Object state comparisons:
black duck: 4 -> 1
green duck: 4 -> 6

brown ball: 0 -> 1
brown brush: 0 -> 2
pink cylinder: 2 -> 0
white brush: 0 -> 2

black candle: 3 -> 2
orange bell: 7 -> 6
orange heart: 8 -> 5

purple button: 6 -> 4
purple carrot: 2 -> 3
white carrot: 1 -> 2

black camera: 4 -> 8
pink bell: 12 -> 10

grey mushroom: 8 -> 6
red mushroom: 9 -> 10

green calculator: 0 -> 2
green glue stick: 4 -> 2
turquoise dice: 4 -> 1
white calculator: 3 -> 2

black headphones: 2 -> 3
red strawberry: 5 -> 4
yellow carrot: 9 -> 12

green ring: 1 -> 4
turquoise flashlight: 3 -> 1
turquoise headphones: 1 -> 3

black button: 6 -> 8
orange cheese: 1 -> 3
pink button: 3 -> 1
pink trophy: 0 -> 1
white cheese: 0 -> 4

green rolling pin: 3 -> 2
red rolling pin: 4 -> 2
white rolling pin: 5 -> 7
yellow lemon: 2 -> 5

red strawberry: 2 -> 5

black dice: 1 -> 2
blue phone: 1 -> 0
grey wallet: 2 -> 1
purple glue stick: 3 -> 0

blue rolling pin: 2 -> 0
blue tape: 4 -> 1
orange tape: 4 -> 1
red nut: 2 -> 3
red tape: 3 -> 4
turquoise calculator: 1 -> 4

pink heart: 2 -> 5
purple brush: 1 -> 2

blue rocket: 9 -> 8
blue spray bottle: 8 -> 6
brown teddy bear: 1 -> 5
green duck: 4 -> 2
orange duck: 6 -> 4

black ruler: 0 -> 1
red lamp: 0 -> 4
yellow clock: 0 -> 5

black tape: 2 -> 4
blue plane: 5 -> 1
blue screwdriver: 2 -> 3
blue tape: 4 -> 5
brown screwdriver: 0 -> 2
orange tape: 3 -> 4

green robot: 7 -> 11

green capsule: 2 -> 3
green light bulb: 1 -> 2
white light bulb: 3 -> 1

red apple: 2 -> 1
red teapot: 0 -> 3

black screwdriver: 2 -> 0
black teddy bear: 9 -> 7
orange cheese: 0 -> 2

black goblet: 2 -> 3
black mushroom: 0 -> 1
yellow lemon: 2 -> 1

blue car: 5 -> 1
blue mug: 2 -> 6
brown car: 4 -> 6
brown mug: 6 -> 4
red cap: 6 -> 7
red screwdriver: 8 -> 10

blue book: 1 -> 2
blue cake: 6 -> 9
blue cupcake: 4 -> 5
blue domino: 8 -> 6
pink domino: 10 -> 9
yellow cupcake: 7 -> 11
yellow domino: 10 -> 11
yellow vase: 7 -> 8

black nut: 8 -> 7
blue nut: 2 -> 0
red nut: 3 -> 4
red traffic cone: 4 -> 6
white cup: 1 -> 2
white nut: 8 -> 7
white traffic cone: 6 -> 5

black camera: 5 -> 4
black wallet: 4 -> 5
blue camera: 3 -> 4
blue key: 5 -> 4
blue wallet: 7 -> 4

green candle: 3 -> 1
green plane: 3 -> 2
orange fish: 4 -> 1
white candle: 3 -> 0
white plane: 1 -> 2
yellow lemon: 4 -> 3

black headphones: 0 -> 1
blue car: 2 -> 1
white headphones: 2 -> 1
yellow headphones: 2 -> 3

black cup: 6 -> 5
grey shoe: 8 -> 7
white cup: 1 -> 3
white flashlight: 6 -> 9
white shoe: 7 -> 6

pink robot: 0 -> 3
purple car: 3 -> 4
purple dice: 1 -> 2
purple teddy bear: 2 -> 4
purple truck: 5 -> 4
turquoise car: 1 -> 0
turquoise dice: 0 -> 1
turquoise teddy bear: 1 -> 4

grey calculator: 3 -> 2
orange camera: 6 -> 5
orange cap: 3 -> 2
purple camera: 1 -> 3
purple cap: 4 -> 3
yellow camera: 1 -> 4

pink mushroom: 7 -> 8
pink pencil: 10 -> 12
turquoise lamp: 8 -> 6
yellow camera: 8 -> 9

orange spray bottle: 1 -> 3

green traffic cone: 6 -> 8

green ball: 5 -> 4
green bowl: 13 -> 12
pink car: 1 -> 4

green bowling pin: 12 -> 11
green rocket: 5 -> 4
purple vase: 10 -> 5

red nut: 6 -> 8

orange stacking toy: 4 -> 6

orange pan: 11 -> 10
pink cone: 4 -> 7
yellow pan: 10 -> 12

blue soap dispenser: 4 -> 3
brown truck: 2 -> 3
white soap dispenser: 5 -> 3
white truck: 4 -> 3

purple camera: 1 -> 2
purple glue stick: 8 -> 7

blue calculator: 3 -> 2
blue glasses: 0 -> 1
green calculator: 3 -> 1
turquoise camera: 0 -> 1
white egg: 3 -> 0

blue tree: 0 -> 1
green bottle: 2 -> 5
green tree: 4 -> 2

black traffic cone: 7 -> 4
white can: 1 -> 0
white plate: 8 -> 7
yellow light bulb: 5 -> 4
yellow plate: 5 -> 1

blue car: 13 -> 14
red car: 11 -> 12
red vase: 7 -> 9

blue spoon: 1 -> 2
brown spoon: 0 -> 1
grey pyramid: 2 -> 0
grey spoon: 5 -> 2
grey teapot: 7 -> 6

◆ **Goal of the exercise**: An exact copy is needed of the closing lines of the entries above, counting from the one that contains "white soap dispenser: 5 -> 3" and including it and the last.

◆ **Task response**:
white soap dispenser: 5 -> 3
white truck: 4 -> 3

purple camera: 1 -> 2
purple glue stick: 8 -> 7

blue calculator: 3 -> 2
blue glasses: 0 -> 1
green calculator: 3 -> 1
turquoise camera: 0 -> 1
white egg: 3 -> 0

blue tree: 0 -> 1
green bottle: 2 -> 5
green tree: 4 -> 2

black traffic cone: 7 -> 4
white can: 1 -> 0
white plate: 8 -> 7
yellow light bulb: 5 -> 4
yellow plate: 5 -> 1

blue car: 13 -> 14
red car: 11 -> 12
red vase: 7 -> 9

blue spoon: 1 -> 2
brown spoon: 0 -> 1
grey pyramid: 2 -> 0
grey spoon: 5 -> 2
grey teapot: 7 -> 6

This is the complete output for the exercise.